PROVIDED DATA >>
***

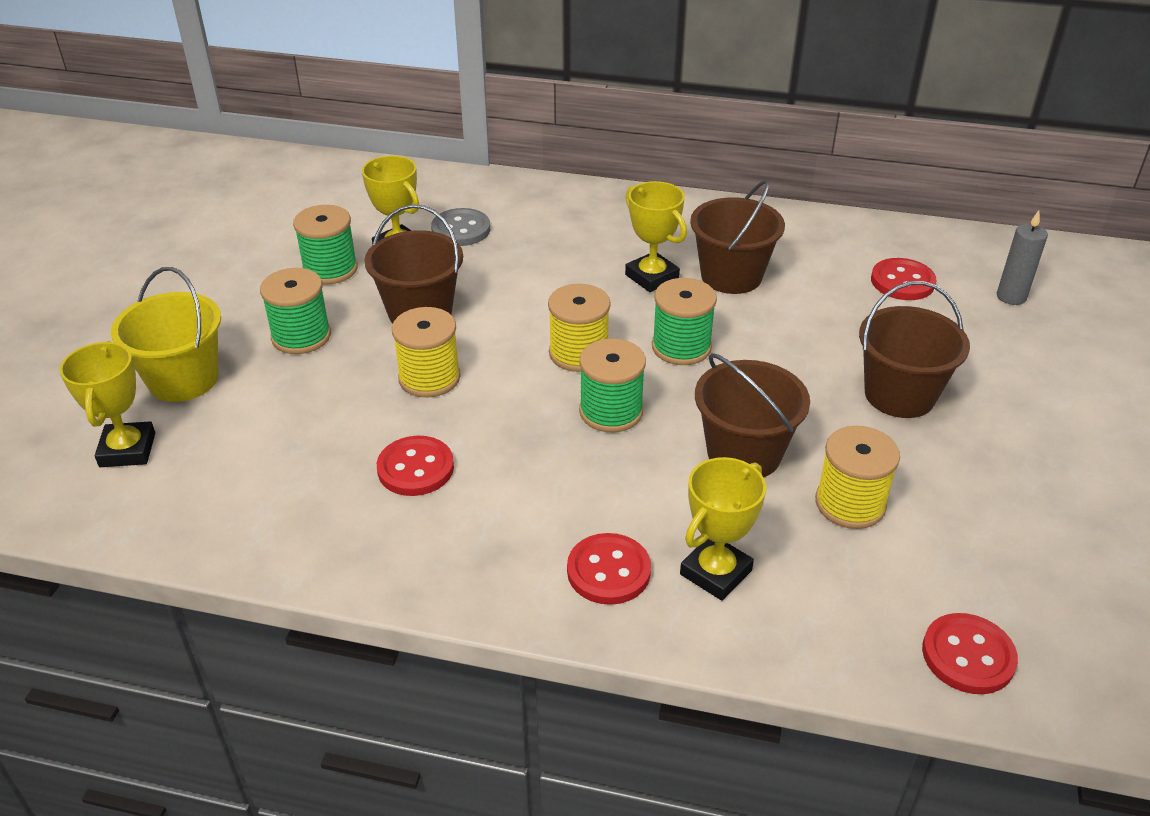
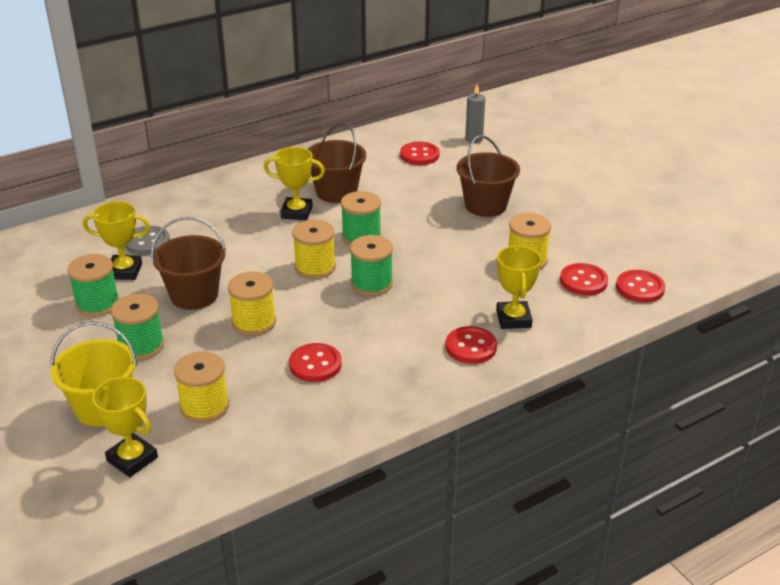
camera: 45 degrees left, 5 degrees down
(256, 440) = (204, 406): none -> yellow spool
(744, 453) = (457, 266): brown bucket -> none
(891, 586) = (583, 281): none -> red button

***

HOW TO COMPLETE THIS TASK >> Return all lines above that mention the word "none".

RESPONSE AREA >>
(256, 440) = (204, 406): none -> yellow spool
(744, 453) = (457, 266): brown bucket -> none
(891, 586) = (583, 281): none -> red button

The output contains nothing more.